### [PROBLEM TO WORK ON]
Reproduce the listing below character for character; drop every image.

### [RECORDS SHOWN]
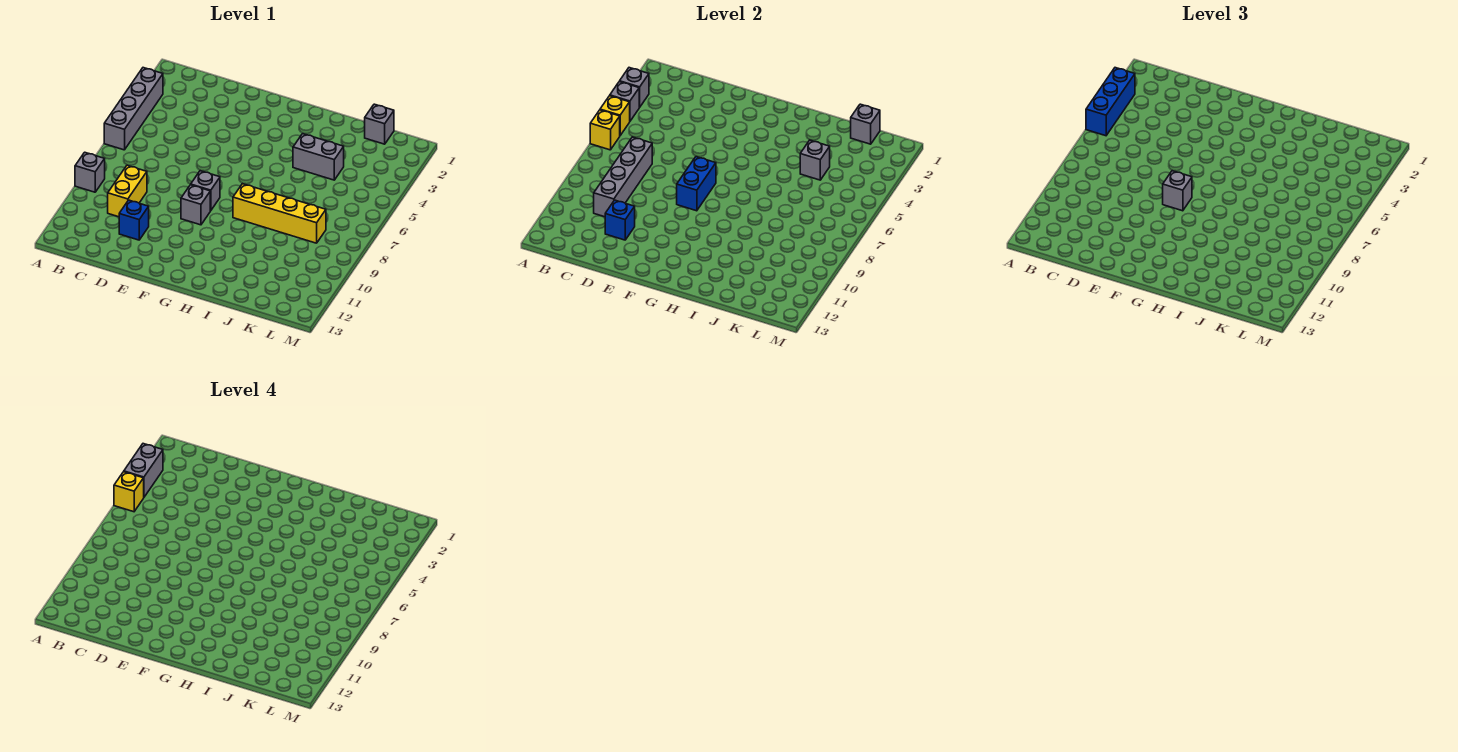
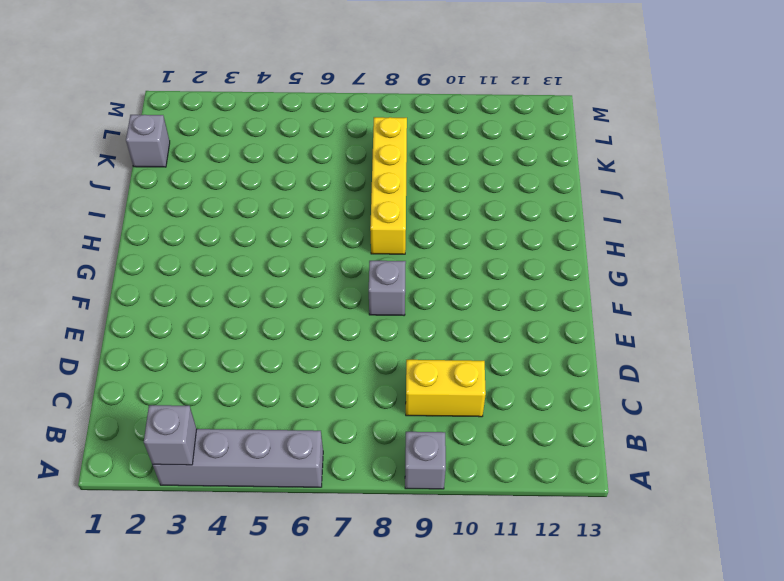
none -> blue brick D11 level 1
none -> grey brick F9 level 1
none -> grey brick I4:J4 level 1

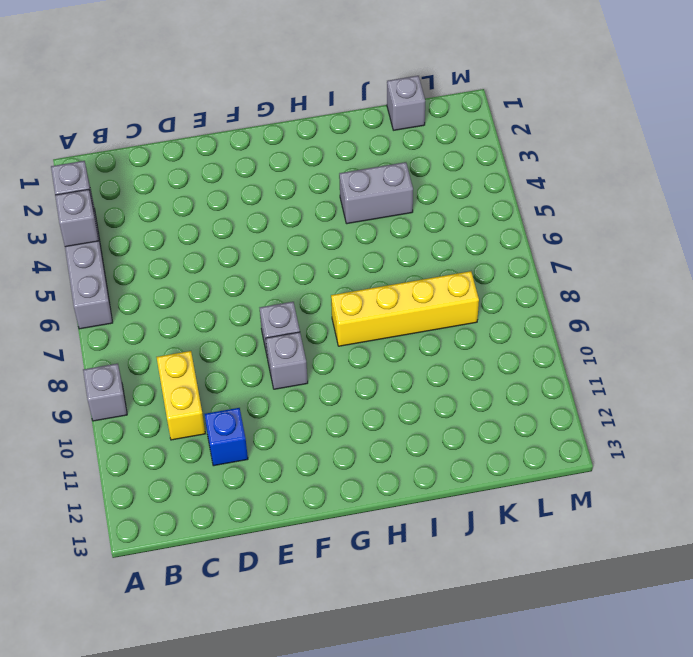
none -> yellow brick A5 level 2
none -> yellow brick A6 level 2
none -> grey brick C7:C10 level 2

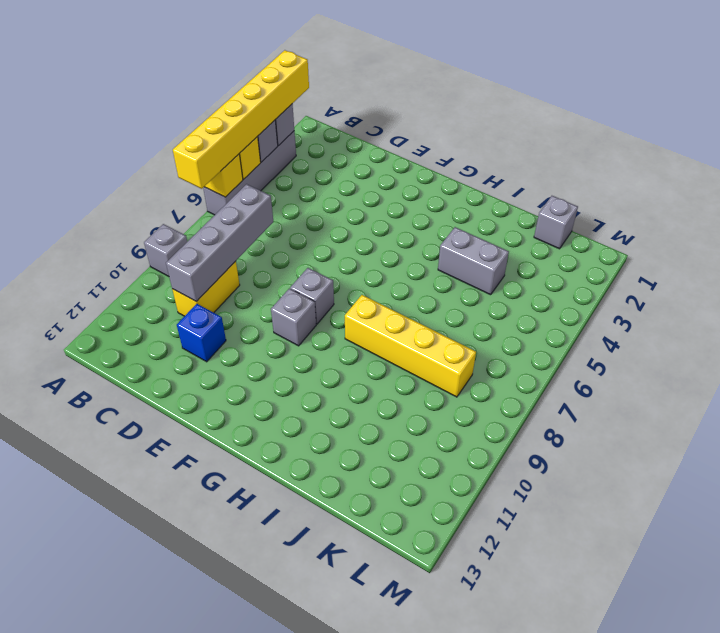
yellow brick A2:A7 level 3 -> blue brick A3:A5 level 3
none -> blue brick D11 level 2
none -> blue brick F7:F8 level 2
none -> grey brick J4 level 2

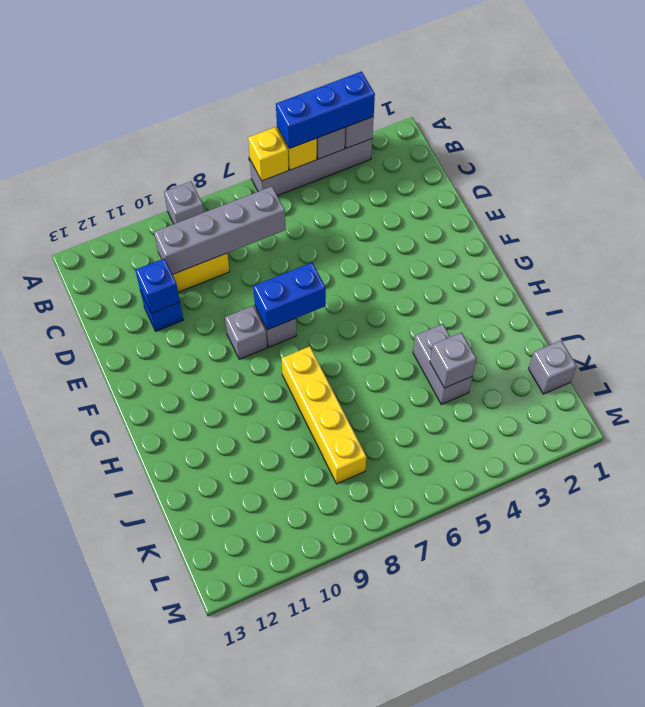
none -> grey brick K1 level 2
none -> grey brick F8 level 3
none -> grey brick A3:A4 level 4

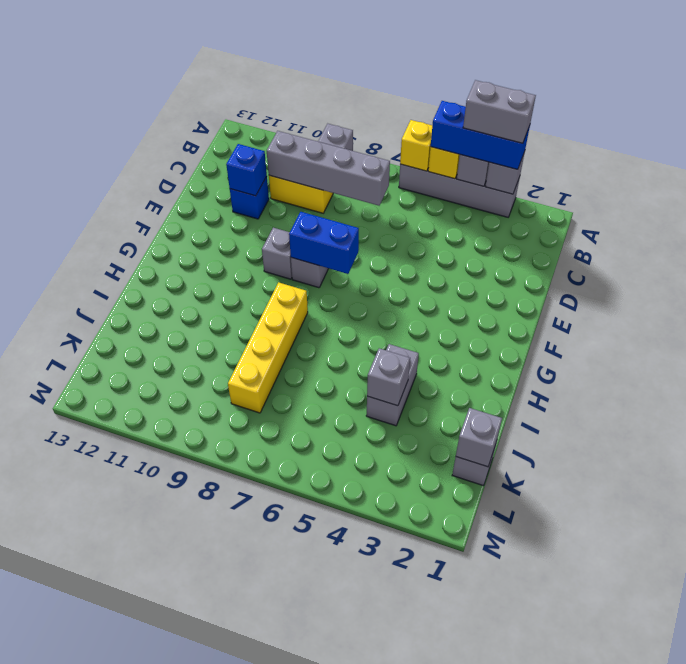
none -> grey brick F8 level 3
none -> yellow brick A5 level 4

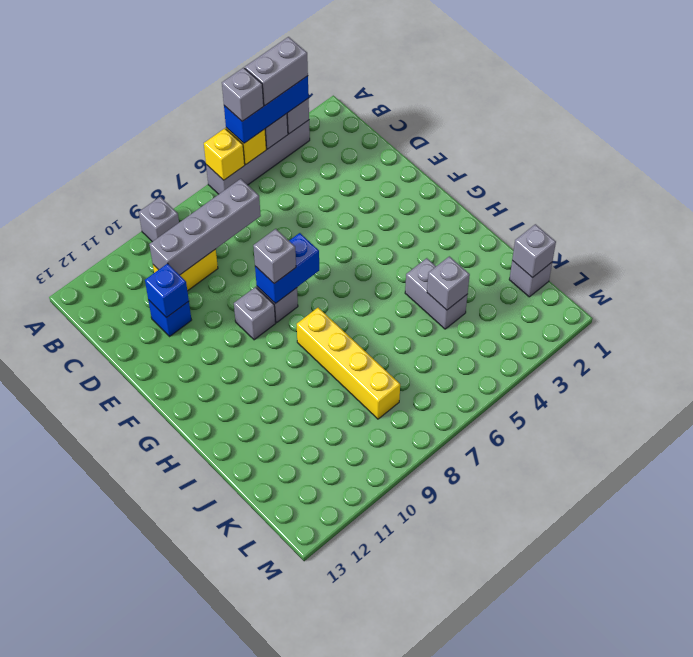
grey brick A5 level 4 -> yellow brick A5 level 4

### [COMPLETED TASK]
none -> blue brick D11 level 1
none -> grey brick F9 level 1
none -> grey brick I4:J4 level 1

none -> yellow brick A5 level 2
none -> yellow brick A6 level 2
none -> grey brick C7:C10 level 2

yellow brick A2:A7 level 3 -> blue brick A3:A5 level 3
none -> blue brick D11 level 2
none -> blue brick F7:F8 level 2
none -> grey brick J4 level 2

none -> grey brick K1 level 2
none -> grey brick F8 level 3
none -> grey brick A3:A4 level 4

none -> grey brick F8 level 3
none -> yellow brick A5 level 4

grey brick A5 level 4 -> yellow brick A5 level 4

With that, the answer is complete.